Provided records:
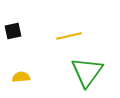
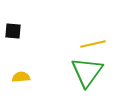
black square: rotated 18 degrees clockwise
yellow line: moved 24 px right, 8 px down
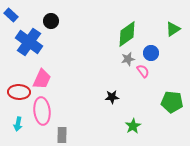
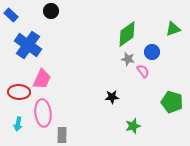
black circle: moved 10 px up
green triangle: rotated 14 degrees clockwise
blue cross: moved 1 px left, 3 px down
blue circle: moved 1 px right, 1 px up
gray star: rotated 24 degrees clockwise
green pentagon: rotated 10 degrees clockwise
pink ellipse: moved 1 px right, 2 px down
green star: rotated 14 degrees clockwise
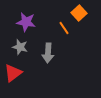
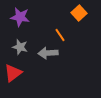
purple star: moved 6 px left, 5 px up
orange line: moved 4 px left, 7 px down
gray arrow: rotated 84 degrees clockwise
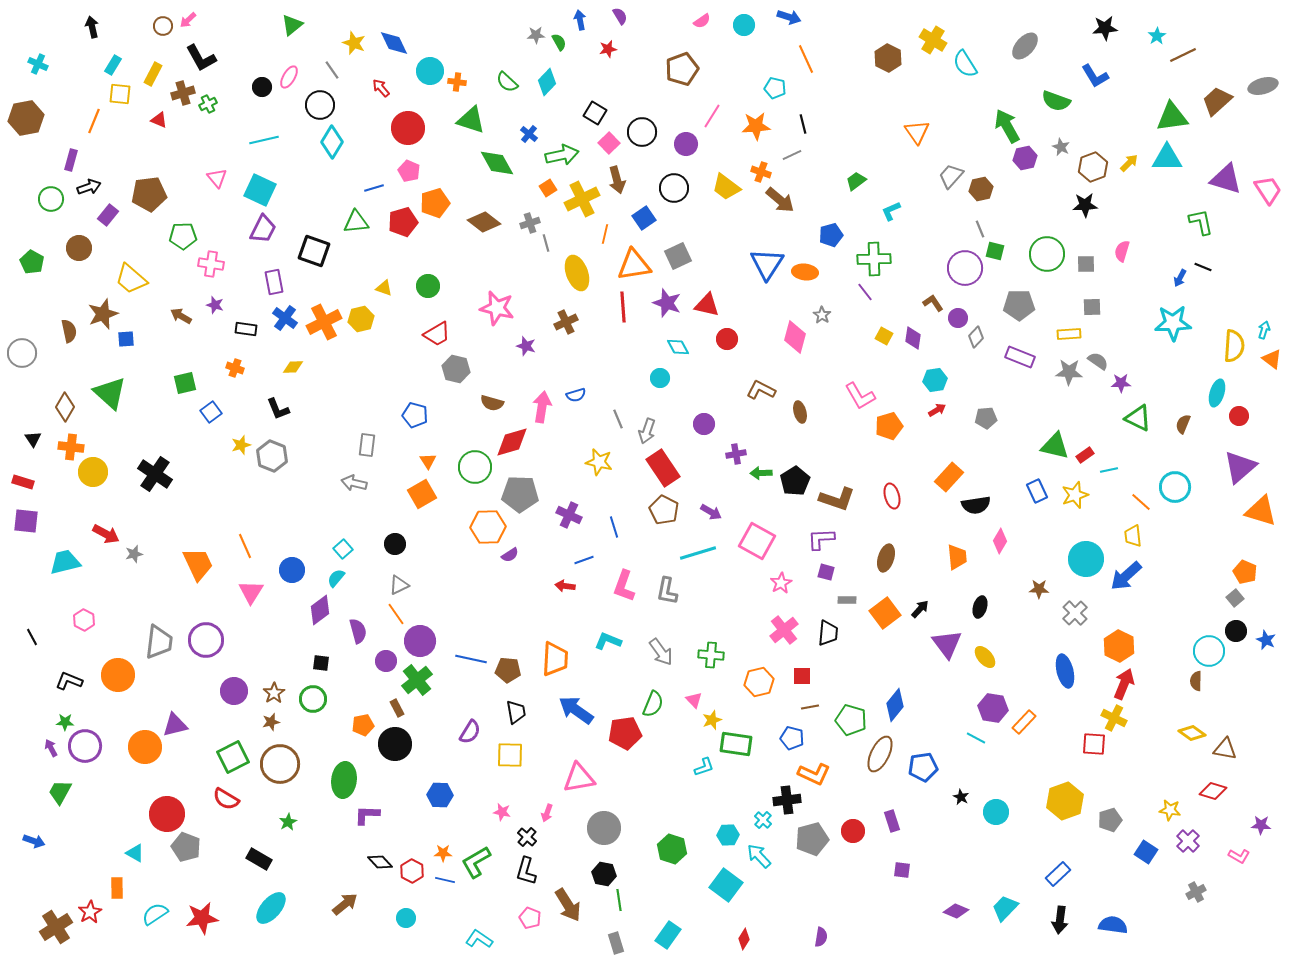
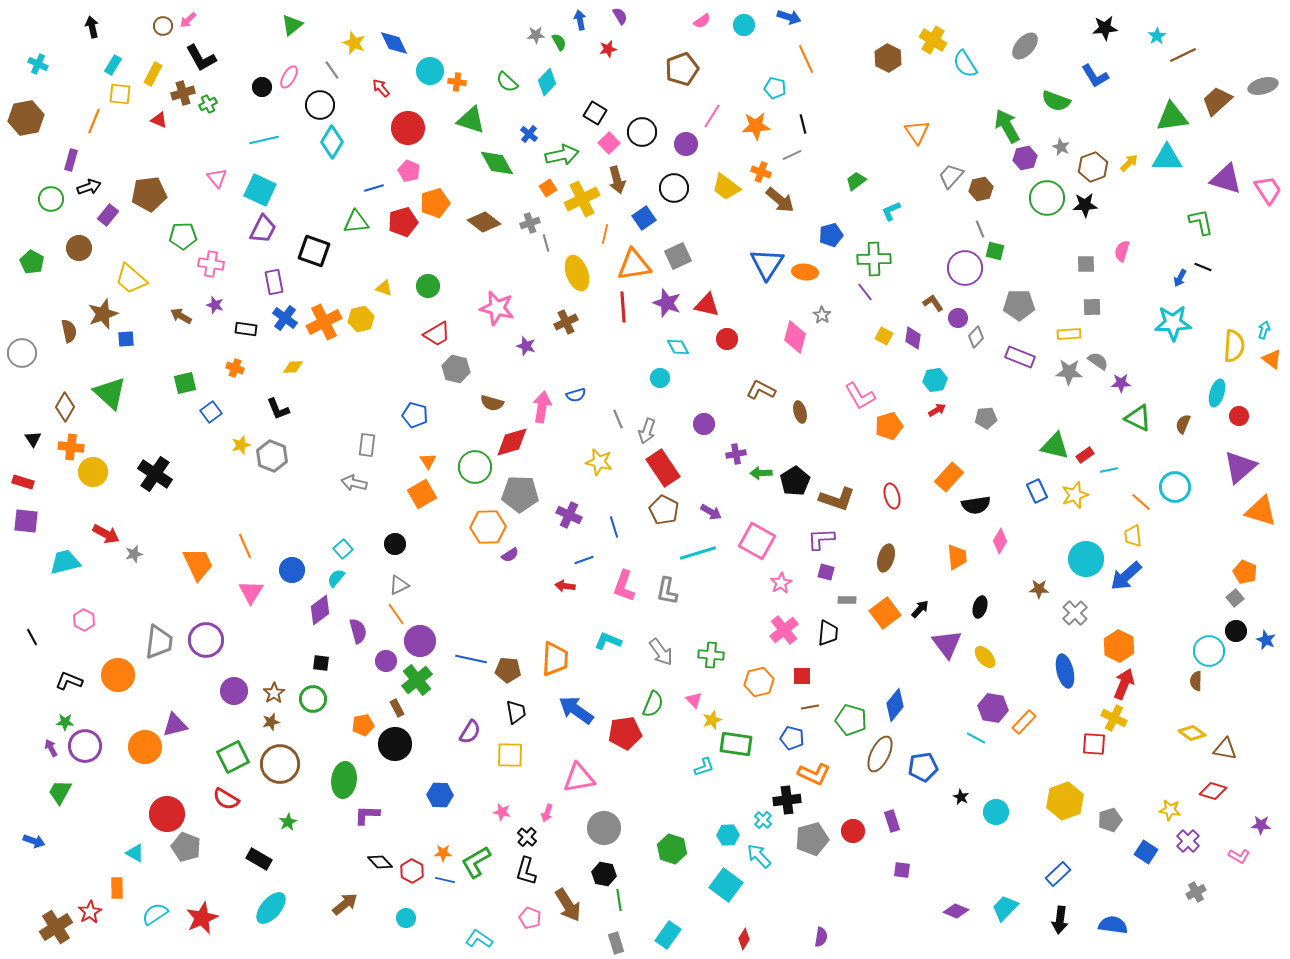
green circle at (1047, 254): moved 56 px up
red star at (202, 918): rotated 16 degrees counterclockwise
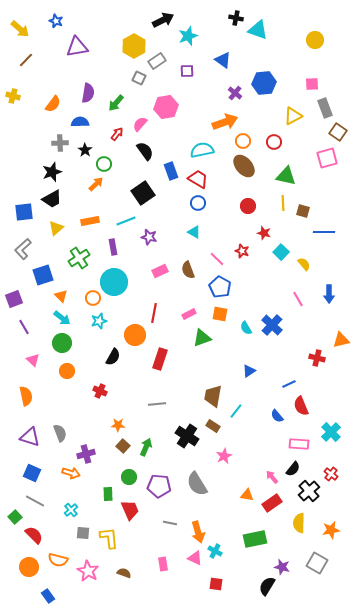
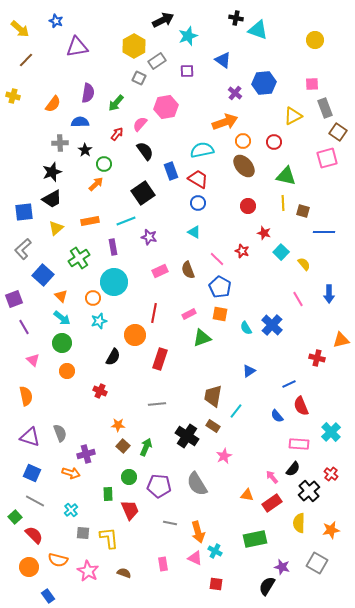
blue square at (43, 275): rotated 30 degrees counterclockwise
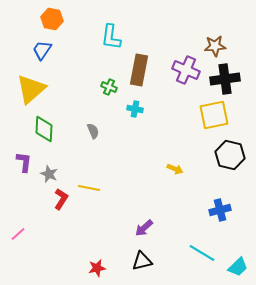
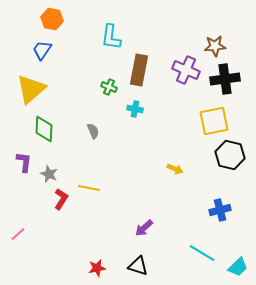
yellow square: moved 6 px down
black triangle: moved 4 px left, 5 px down; rotated 30 degrees clockwise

Your task:
Every record above should be set down exactly, with the pictures left out.

Result below:
black square: rotated 18 degrees clockwise
yellow line: moved 24 px right, 8 px down
black circle: moved 10 px up
green triangle: rotated 14 degrees clockwise
blue cross: moved 1 px left, 3 px down
blue circle: moved 1 px right, 1 px up
gray star: rotated 24 degrees clockwise
green pentagon: rotated 10 degrees clockwise
pink ellipse: moved 1 px right, 2 px down
green star: rotated 14 degrees clockwise
purple star: moved 6 px left, 5 px up
orange line: moved 4 px left, 7 px down
gray arrow: rotated 84 degrees clockwise
green circle at (1047, 254): moved 56 px up
red star at (202, 918): rotated 16 degrees counterclockwise
blue square at (43, 275): rotated 30 degrees counterclockwise
yellow square: moved 6 px down
black triangle: moved 4 px left, 5 px down; rotated 30 degrees clockwise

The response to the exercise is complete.